■ EXERCISE DIRECTIONS ■
In the records below, find the line with "MIC pin OUT: D19 -> VP", then retype it and every following line exactly, stopping after the line with "MIC: MAX9814 -> MAX4466". Leave the pictures out.

[Change listing data]
────

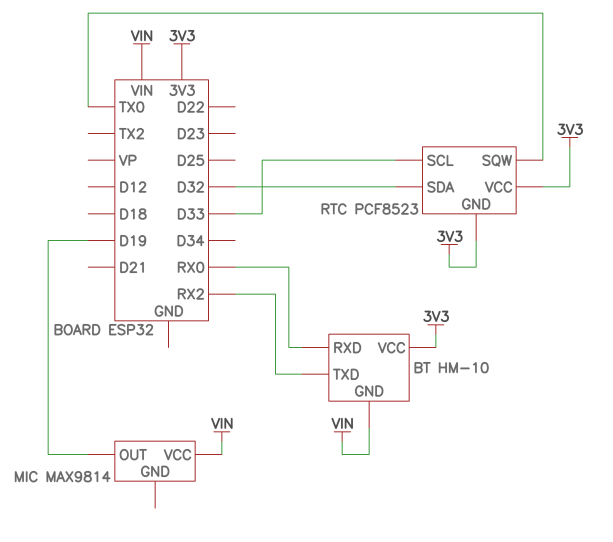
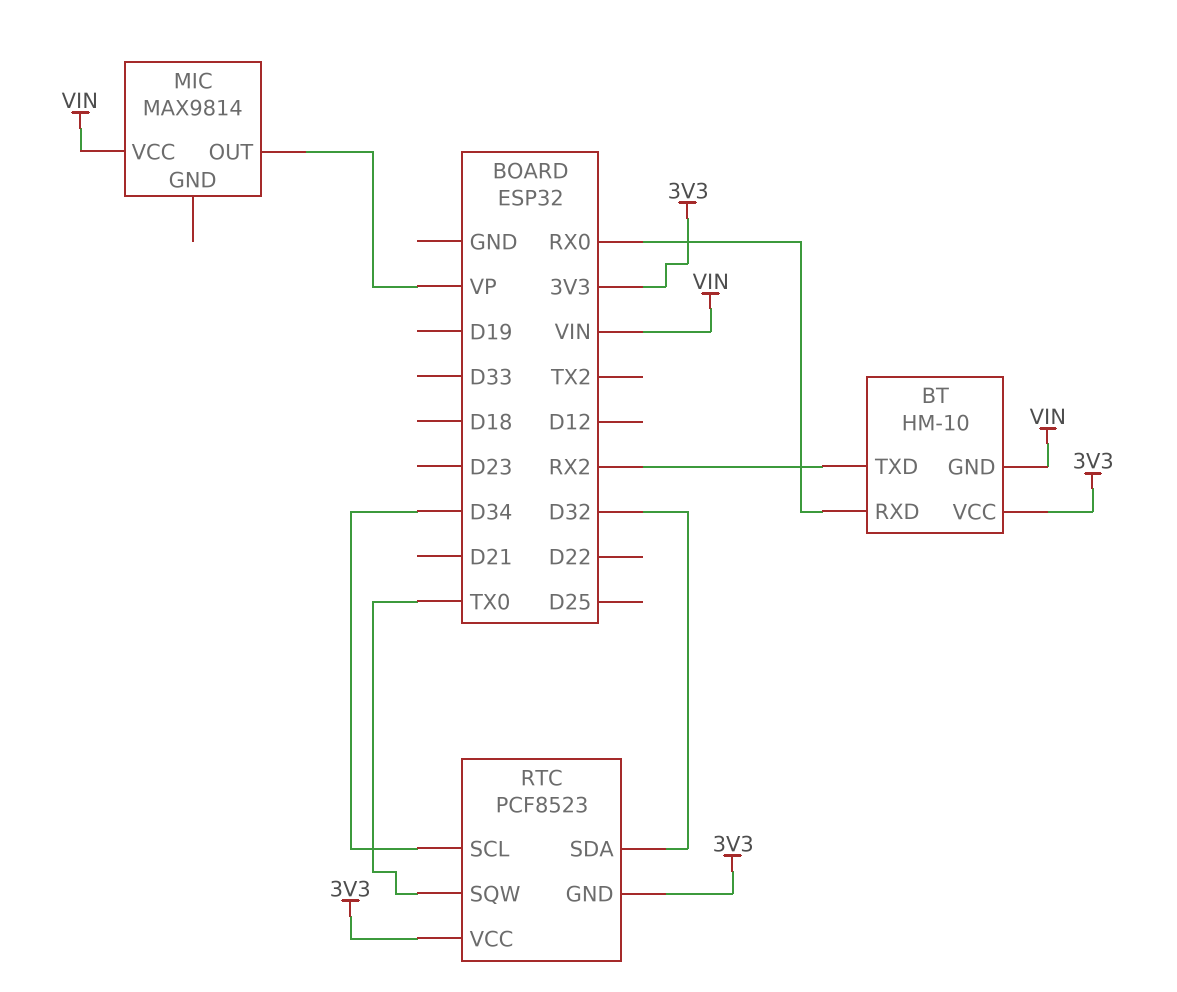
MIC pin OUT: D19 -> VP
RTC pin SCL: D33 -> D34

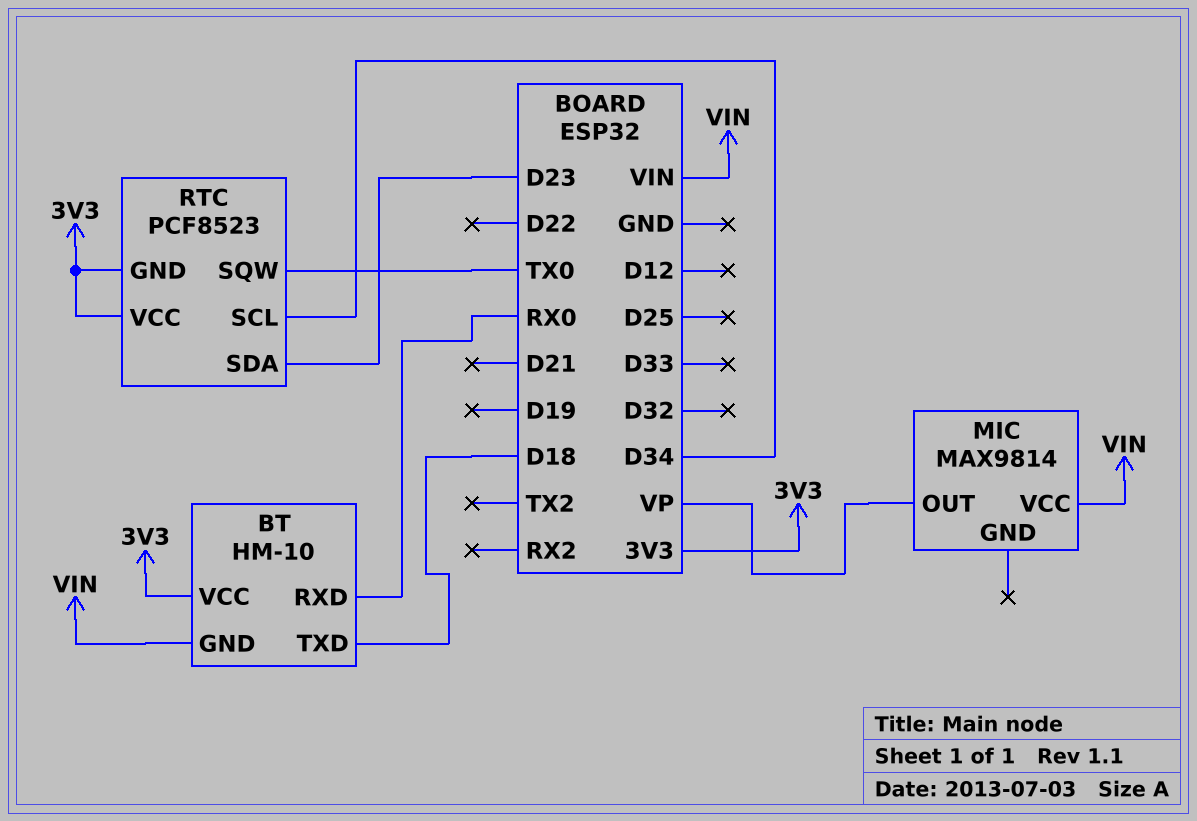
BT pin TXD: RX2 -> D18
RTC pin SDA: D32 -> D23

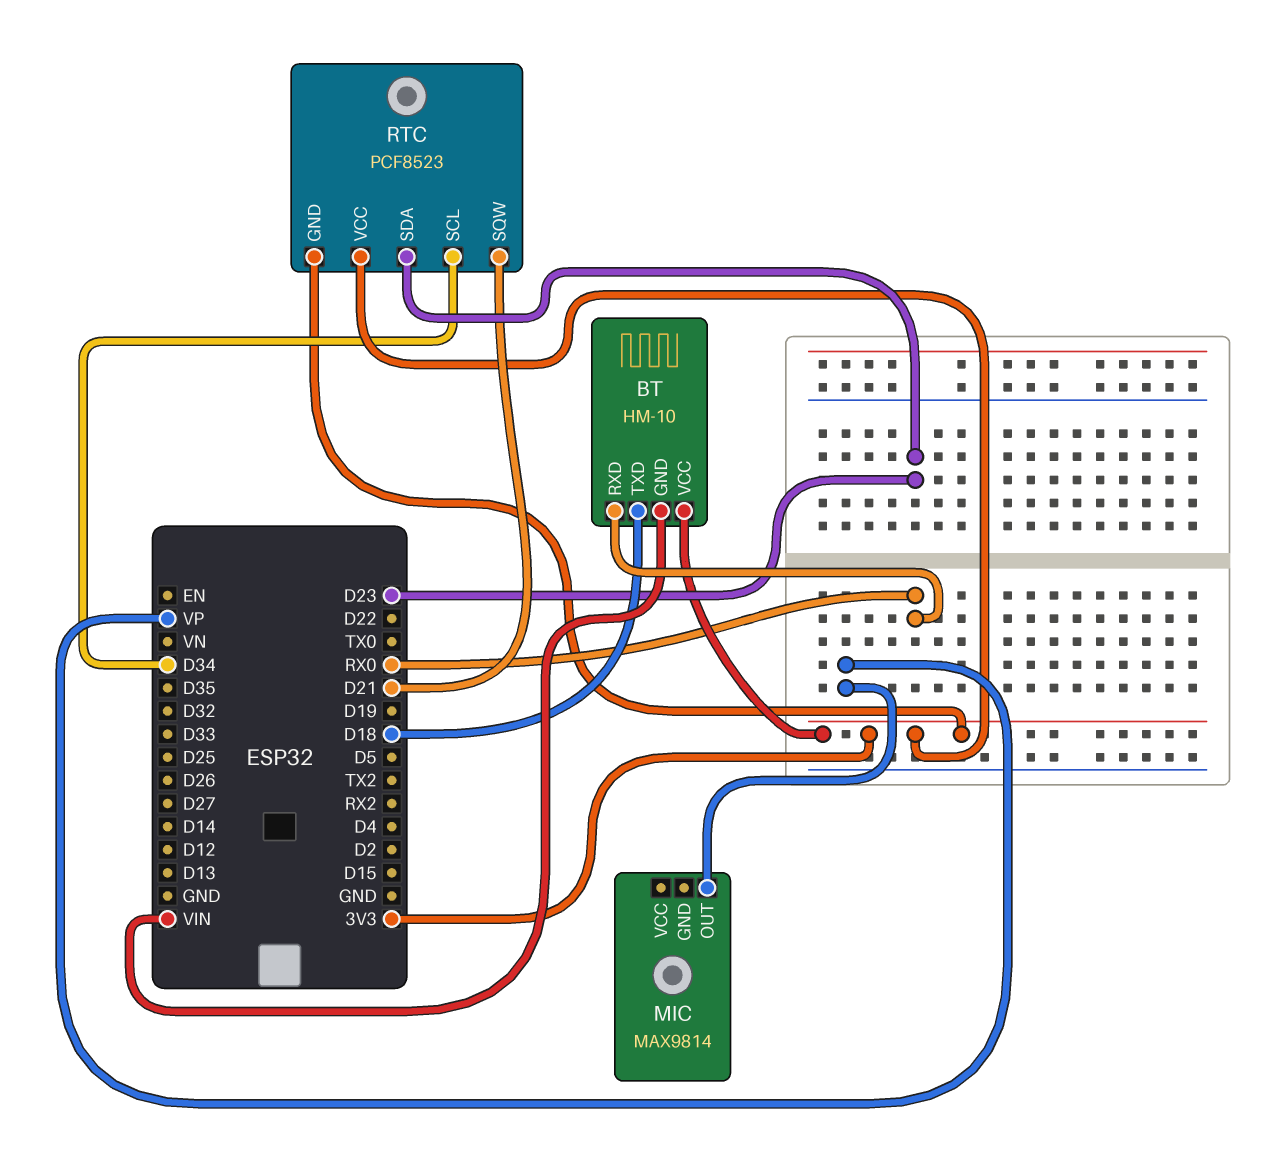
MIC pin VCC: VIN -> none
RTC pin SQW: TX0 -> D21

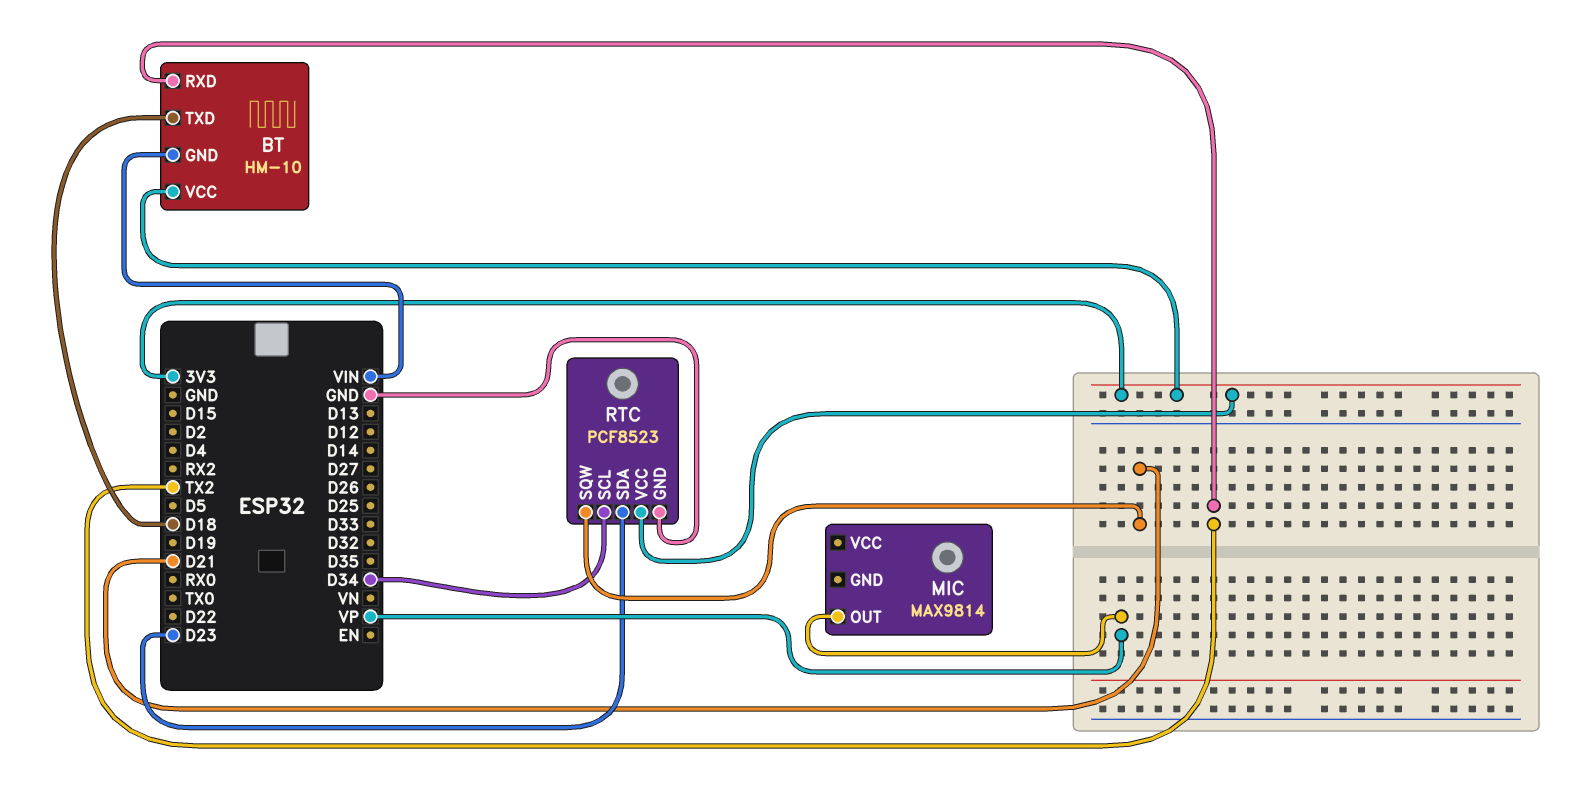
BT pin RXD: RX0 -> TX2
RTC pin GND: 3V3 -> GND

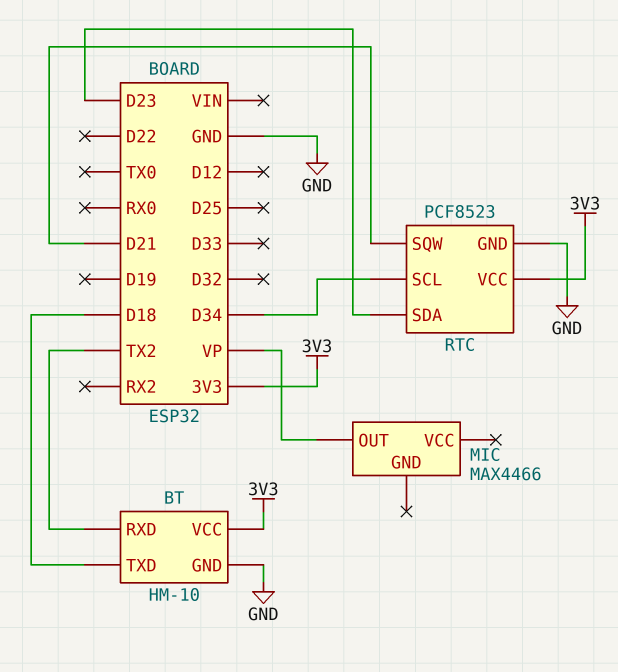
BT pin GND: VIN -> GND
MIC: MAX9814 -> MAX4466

────

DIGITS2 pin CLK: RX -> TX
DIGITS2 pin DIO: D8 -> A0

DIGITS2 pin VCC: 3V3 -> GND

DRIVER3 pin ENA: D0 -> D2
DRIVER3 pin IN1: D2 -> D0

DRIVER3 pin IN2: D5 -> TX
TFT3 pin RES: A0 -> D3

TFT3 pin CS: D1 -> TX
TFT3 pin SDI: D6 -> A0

────

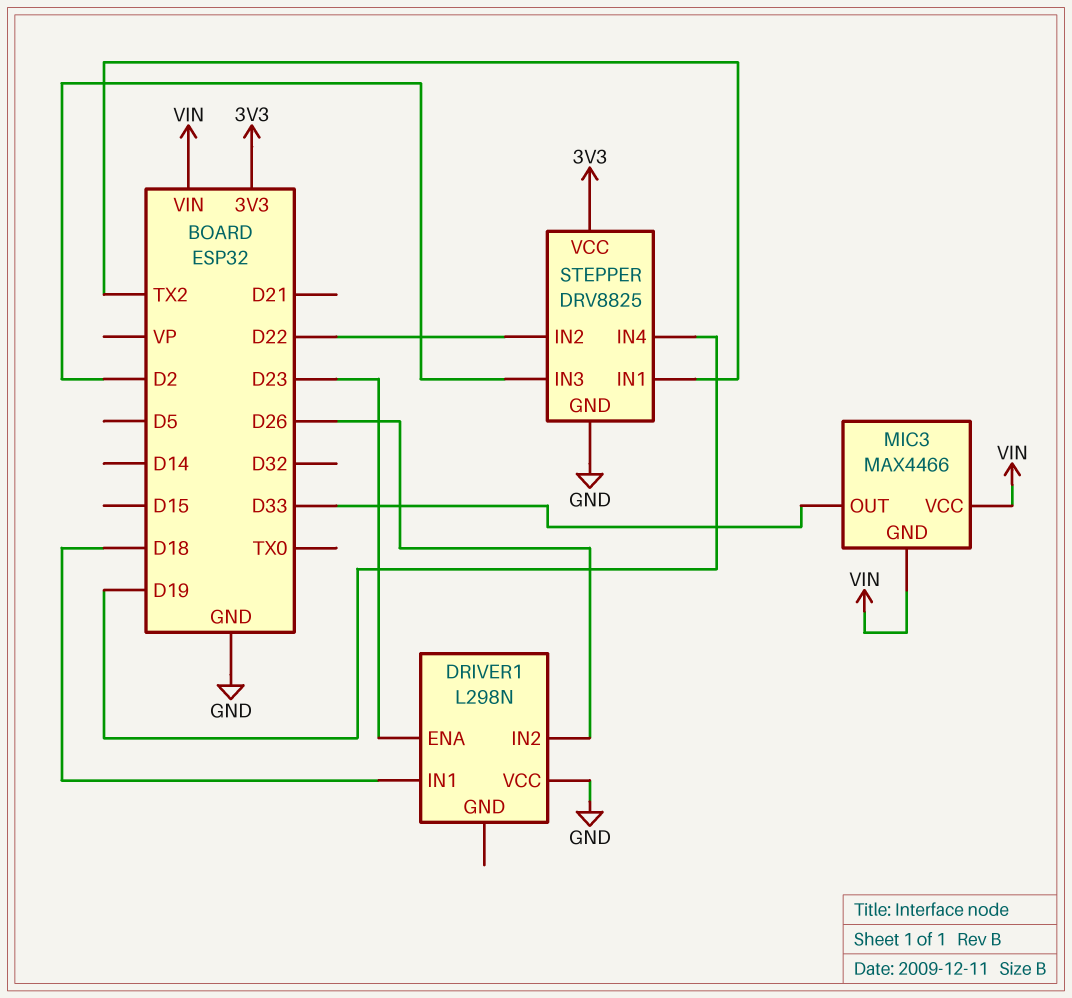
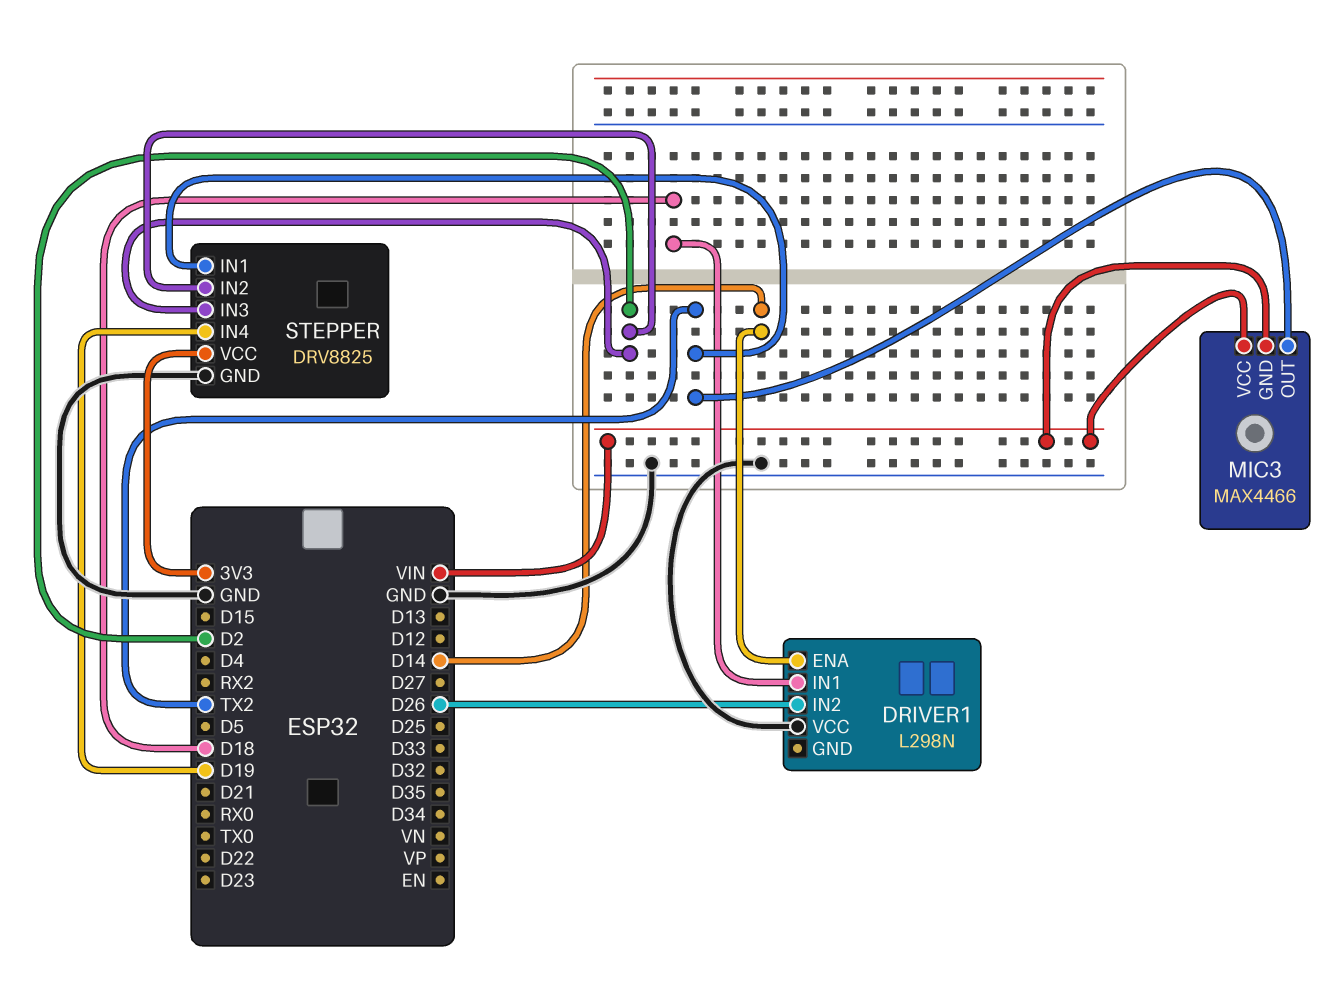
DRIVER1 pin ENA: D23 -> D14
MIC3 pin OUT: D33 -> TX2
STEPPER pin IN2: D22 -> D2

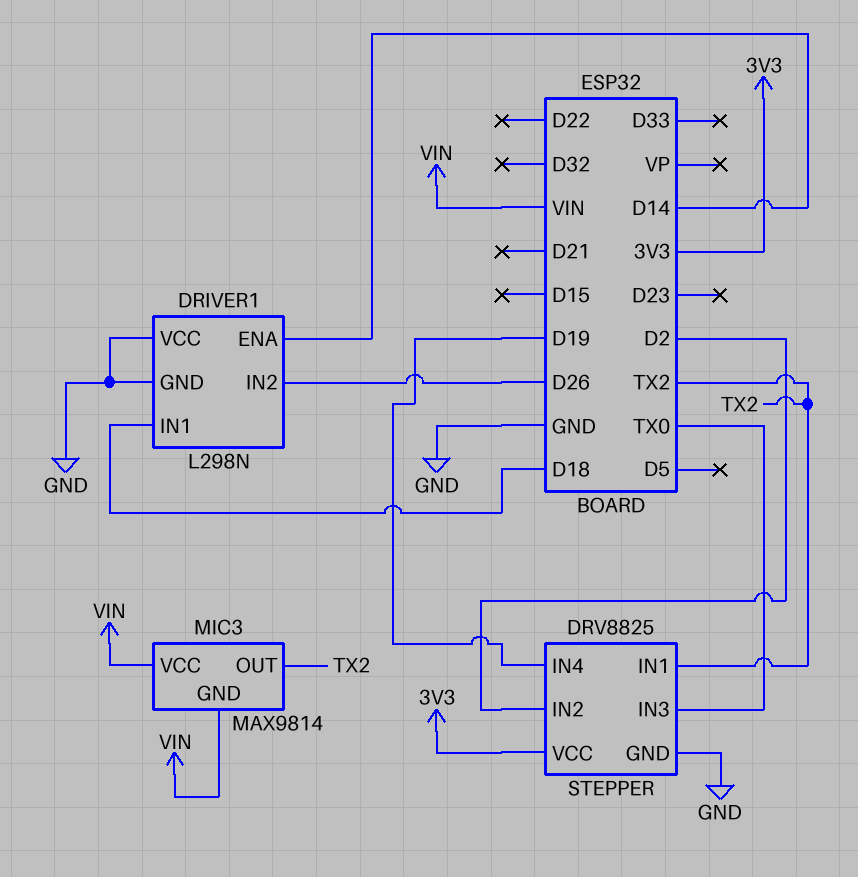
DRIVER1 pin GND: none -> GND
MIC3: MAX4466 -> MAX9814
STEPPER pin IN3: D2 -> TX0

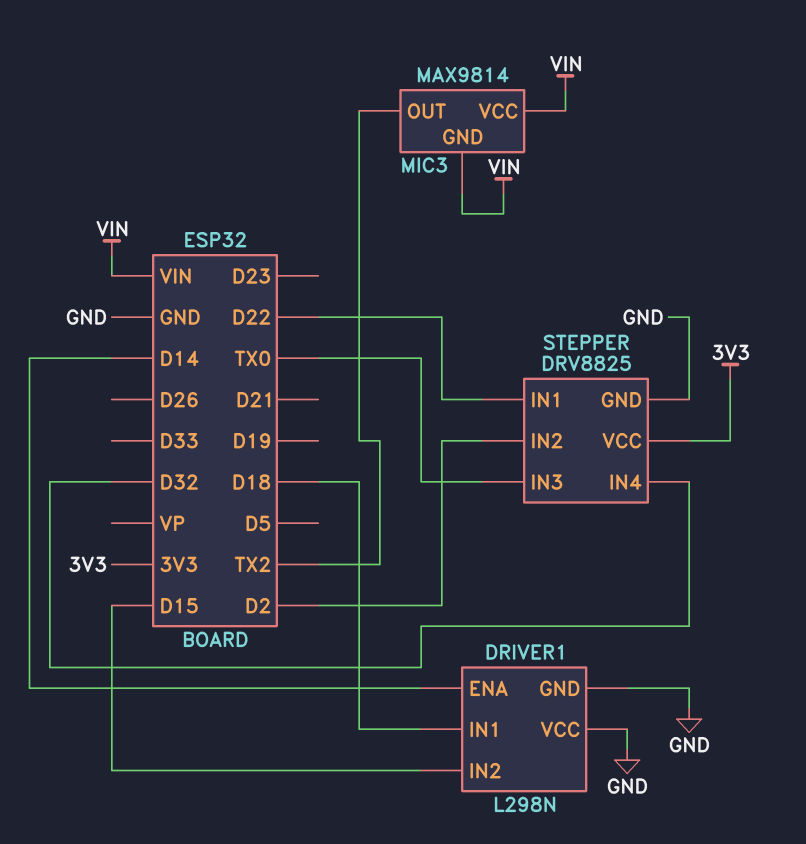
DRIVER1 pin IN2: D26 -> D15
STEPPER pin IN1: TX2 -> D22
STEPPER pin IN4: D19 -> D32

────

■ TASK RESPONSE ■
MIC pin OUT: D19 -> VP
RTC pin SCL: D33 -> D34

BT pin TXD: RX2 -> D18
RTC pin SDA: D32 -> D23

MIC pin VCC: VIN -> none
RTC pin SQW: TX0 -> D21

BT pin RXD: RX0 -> TX2
RTC pin GND: 3V3 -> GND

BT pin GND: VIN -> GND
MIC: MAX9814 -> MAX4466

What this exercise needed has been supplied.